** WHAT YOU ARE ASKED TO DO **
Each record that follows is to be reproduced character for character, pictures excepted.

* * *

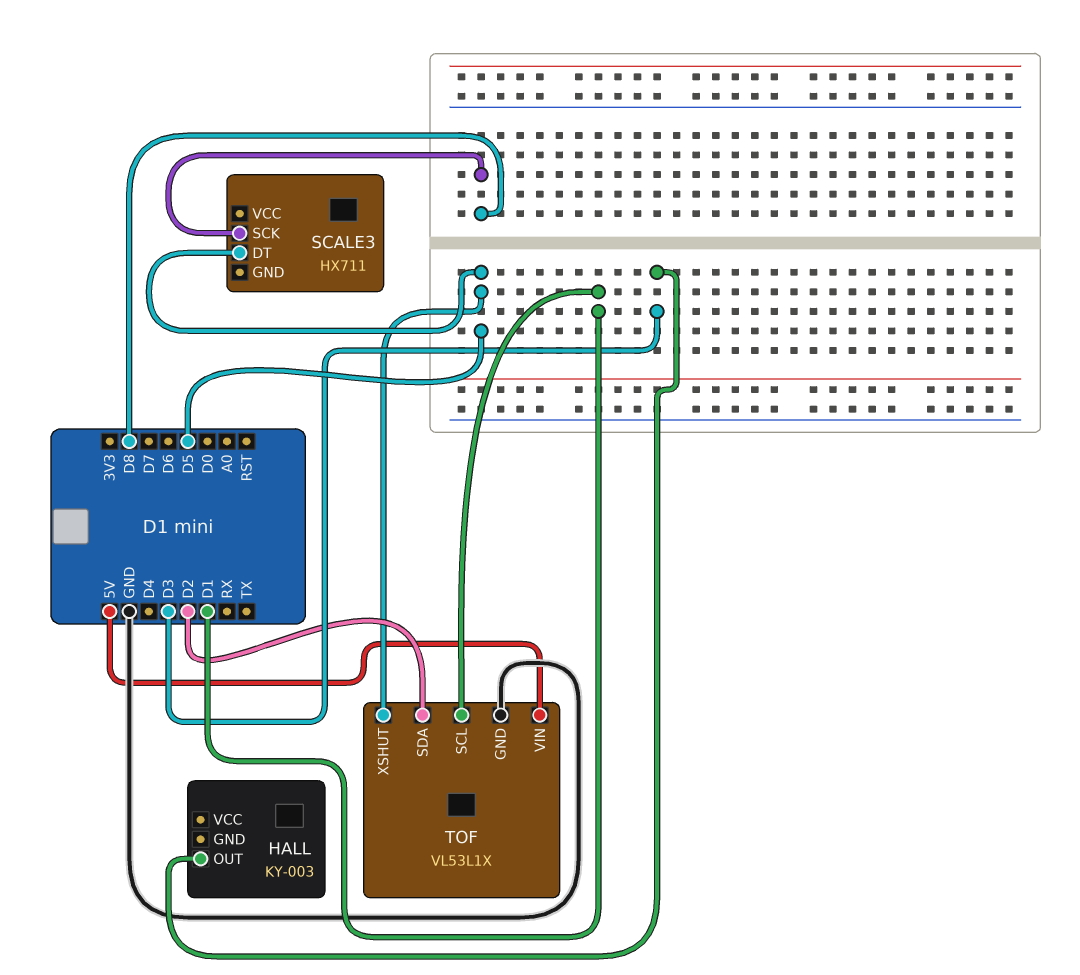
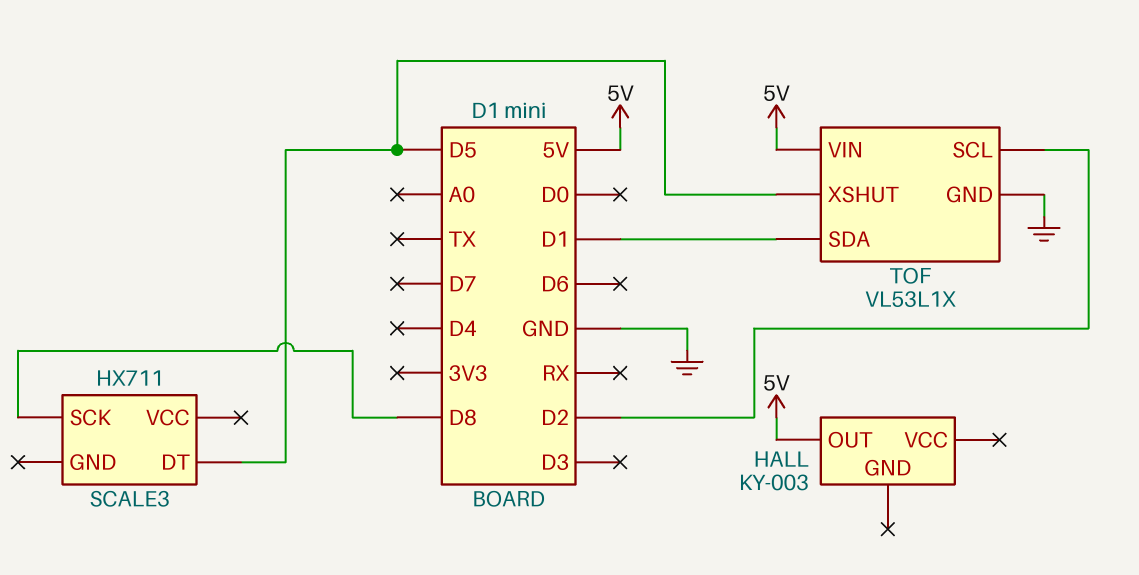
HALL pin OUT: D3 -> 5V
TOF pin SCL: D1 -> D2
TOF pin SDA: D2 -> D1

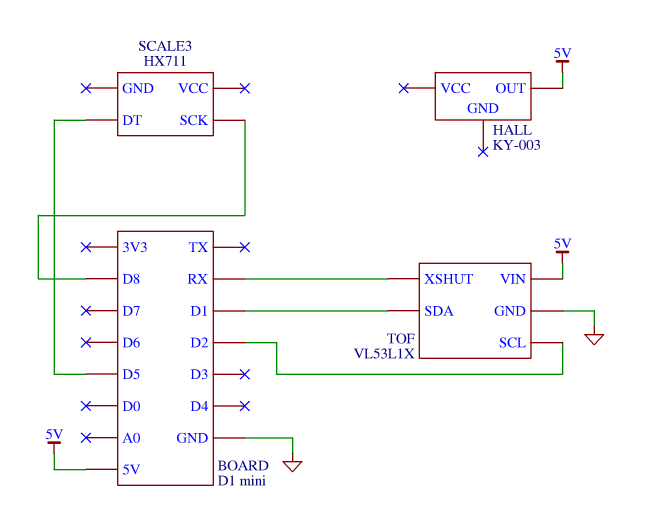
TOF pin XSHUT: D5 -> RX

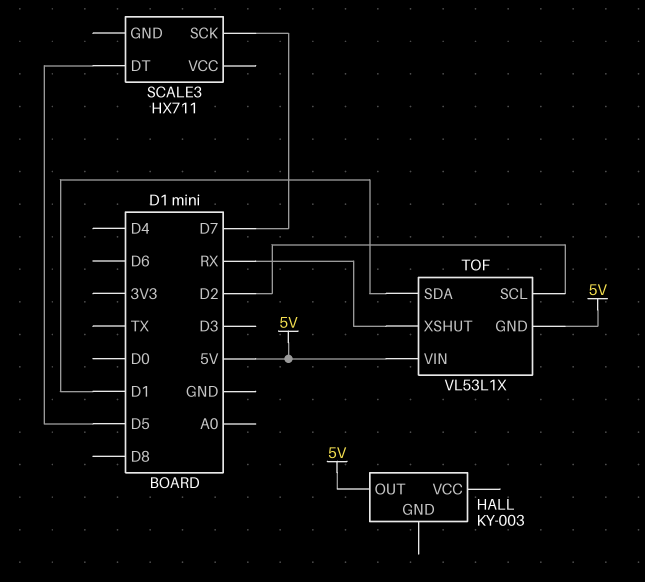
SCALE3 pin SCK: D8 -> D7
TOF pin GND: GND -> 5V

* * *

** ANSWER FOR THE TASK **
HALL pin OUT: D3 -> 5V
TOF pin SCL: D1 -> D2
TOF pin SDA: D2 -> D1

TOF pin XSHUT: D5 -> RX

SCALE3 pin SCK: D8 -> D7
TOF pin GND: GND -> 5V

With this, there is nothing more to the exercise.